Dataset content Start Marker
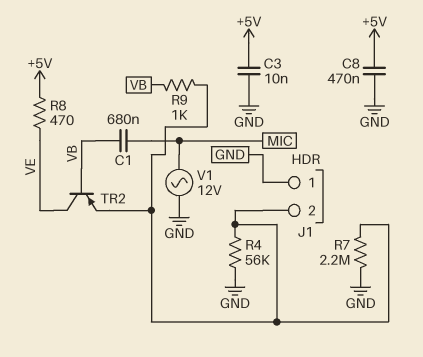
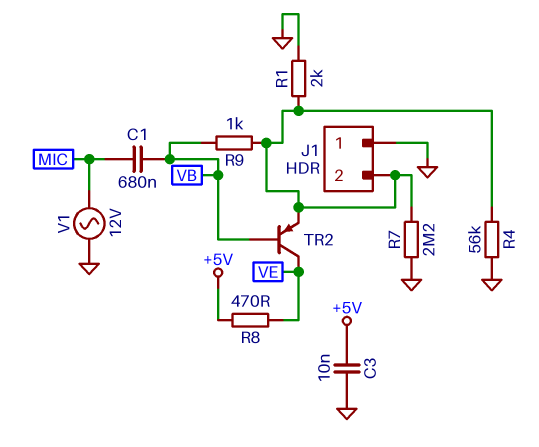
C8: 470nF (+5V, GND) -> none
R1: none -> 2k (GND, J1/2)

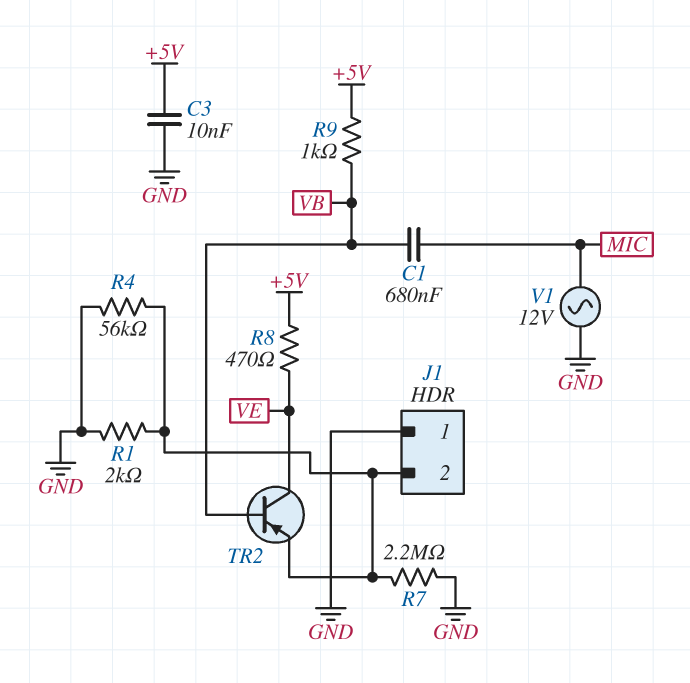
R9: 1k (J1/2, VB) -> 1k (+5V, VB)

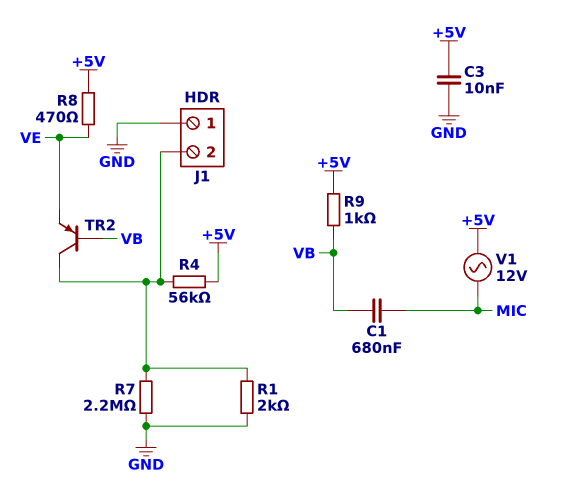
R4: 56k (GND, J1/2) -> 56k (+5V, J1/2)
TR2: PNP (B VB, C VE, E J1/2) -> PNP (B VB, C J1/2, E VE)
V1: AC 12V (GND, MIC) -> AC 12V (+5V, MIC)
Dataset content End Marker
Dataset content Start Marker
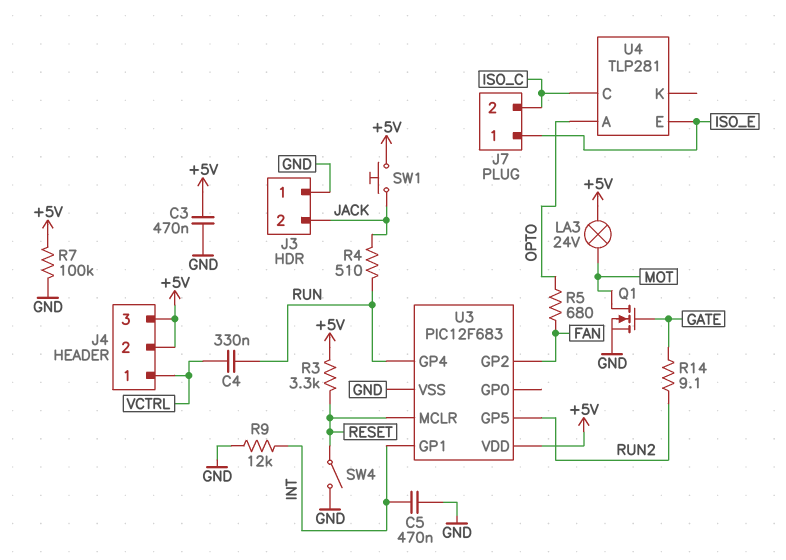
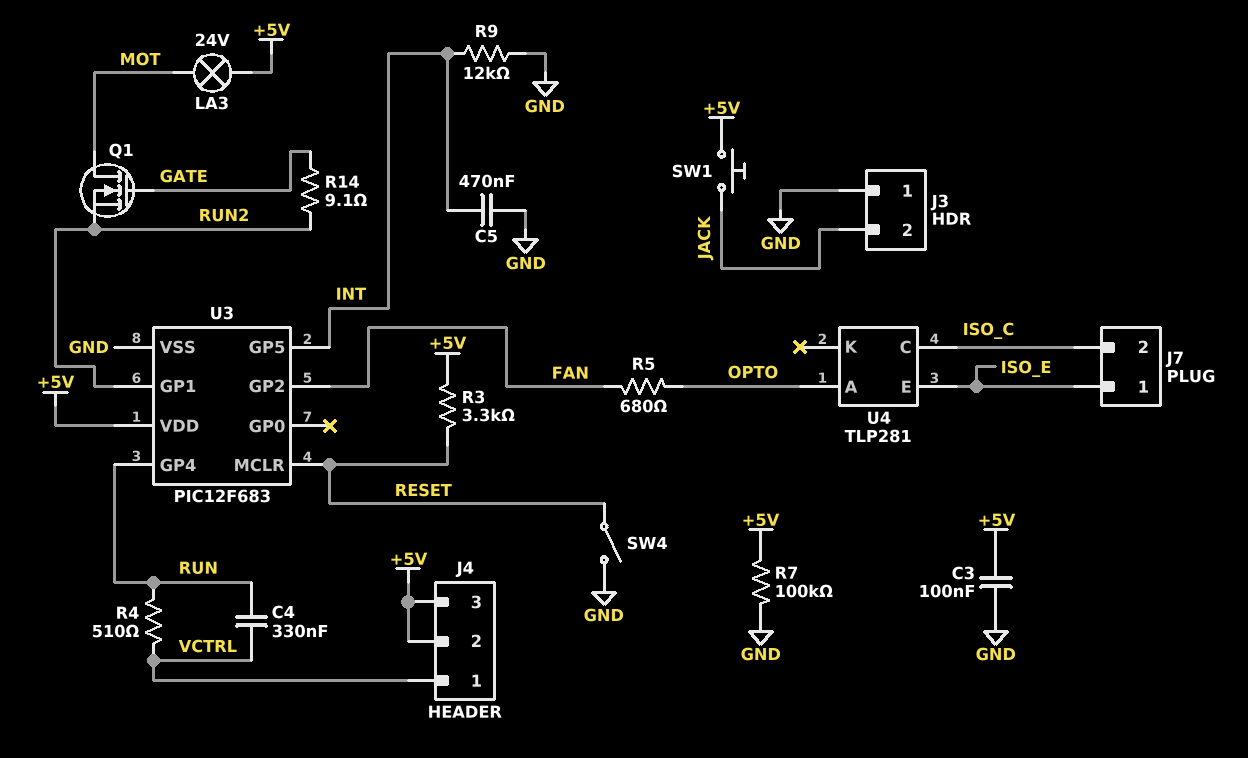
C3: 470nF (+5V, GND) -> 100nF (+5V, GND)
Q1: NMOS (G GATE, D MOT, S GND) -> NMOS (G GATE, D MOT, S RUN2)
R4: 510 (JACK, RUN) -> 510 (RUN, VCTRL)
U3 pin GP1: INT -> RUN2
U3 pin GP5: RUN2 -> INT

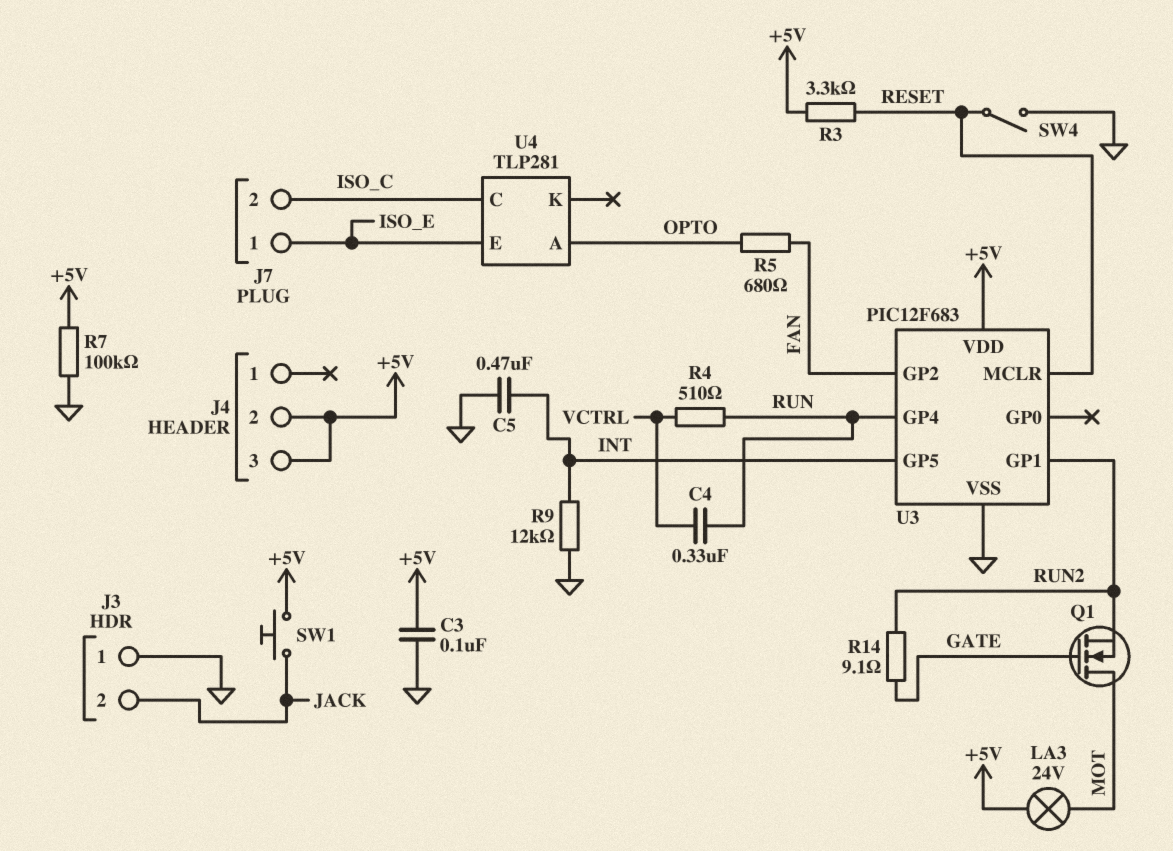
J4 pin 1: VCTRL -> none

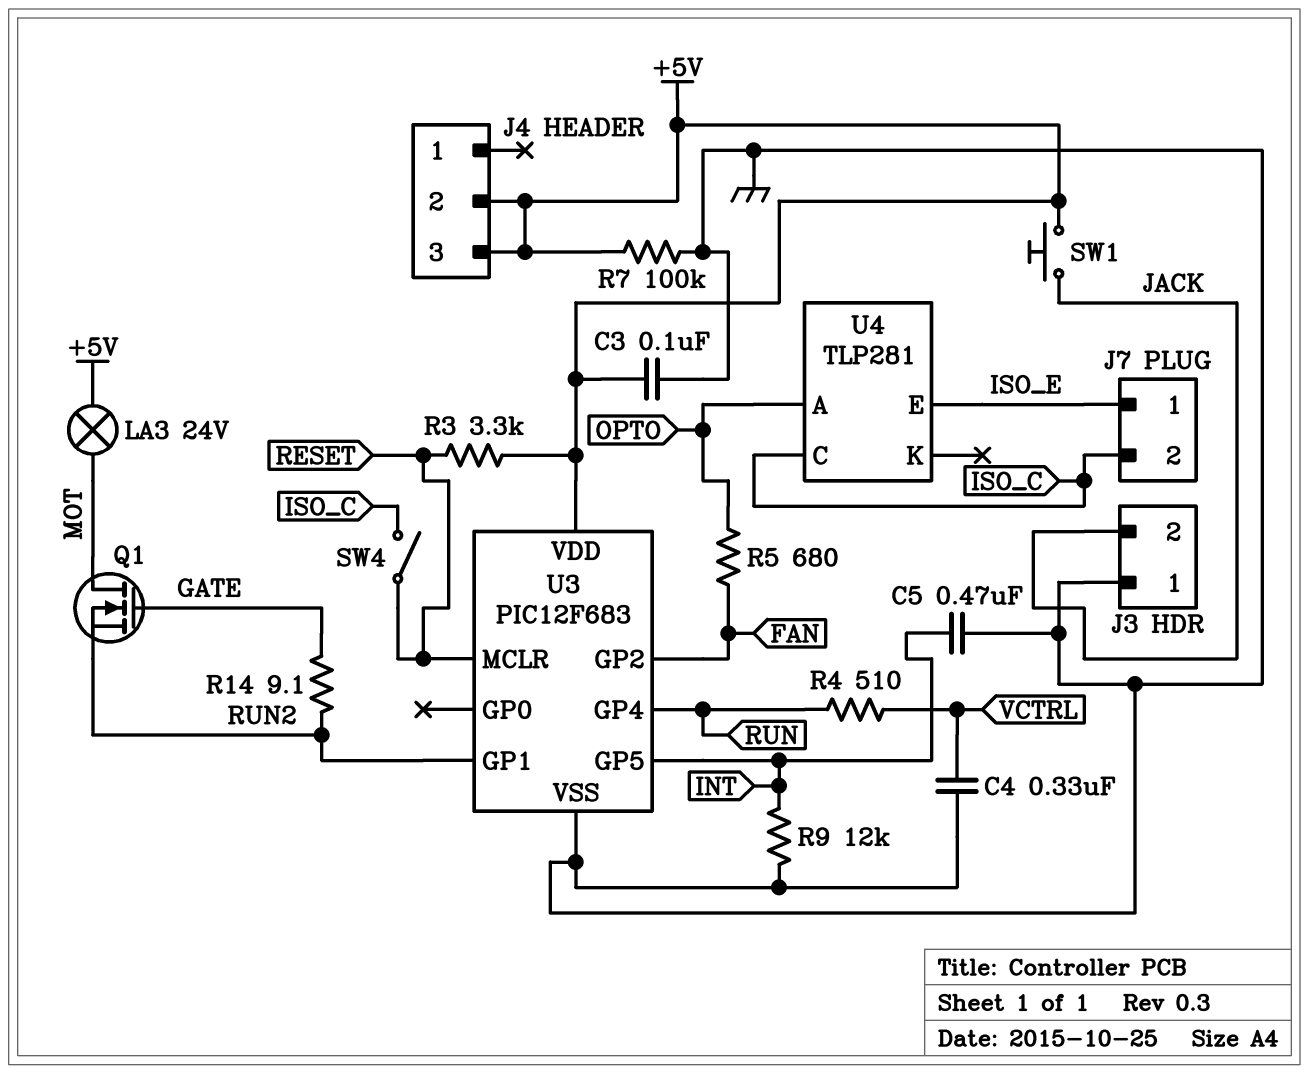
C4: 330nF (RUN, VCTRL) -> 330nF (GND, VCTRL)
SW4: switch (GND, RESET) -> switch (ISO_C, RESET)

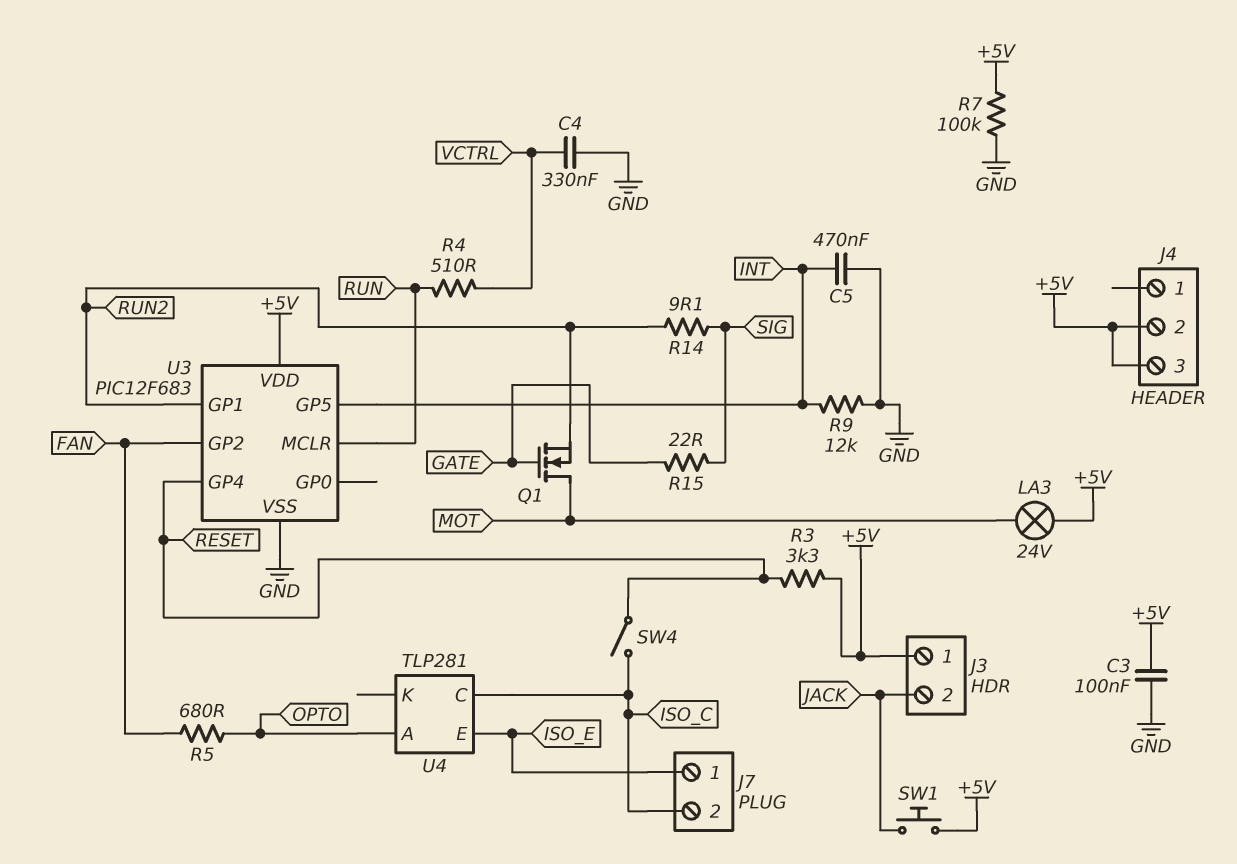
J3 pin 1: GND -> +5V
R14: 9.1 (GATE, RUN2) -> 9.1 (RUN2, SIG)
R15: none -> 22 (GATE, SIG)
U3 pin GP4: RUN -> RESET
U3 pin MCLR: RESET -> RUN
Dataset content End Marker
Dataset content Start Marker
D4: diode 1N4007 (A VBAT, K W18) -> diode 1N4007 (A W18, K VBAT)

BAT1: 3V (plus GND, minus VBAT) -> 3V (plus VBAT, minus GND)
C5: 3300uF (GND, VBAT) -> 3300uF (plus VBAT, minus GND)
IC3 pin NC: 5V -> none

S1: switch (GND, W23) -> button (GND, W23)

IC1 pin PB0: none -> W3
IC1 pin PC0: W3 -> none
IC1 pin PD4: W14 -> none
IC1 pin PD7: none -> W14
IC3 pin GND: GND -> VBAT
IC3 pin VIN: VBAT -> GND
Dataset content End Marker
Only the lines above from the one with "S1: switch (GND, W23) -> button (GND, W23)" through the one with "IC3 pin VIN: VBAT -> GND" should be duplicated, character for character.

Answer section →
S1: switch (GND, W23) -> button (GND, W23)

IC1 pin PB0: none -> W3
IC1 pin PC0: W3 -> none
IC1 pin PD4: W14 -> none
IC1 pin PD7: none -> W14
IC3 pin GND: GND -> VBAT
IC3 pin VIN: VBAT -> GND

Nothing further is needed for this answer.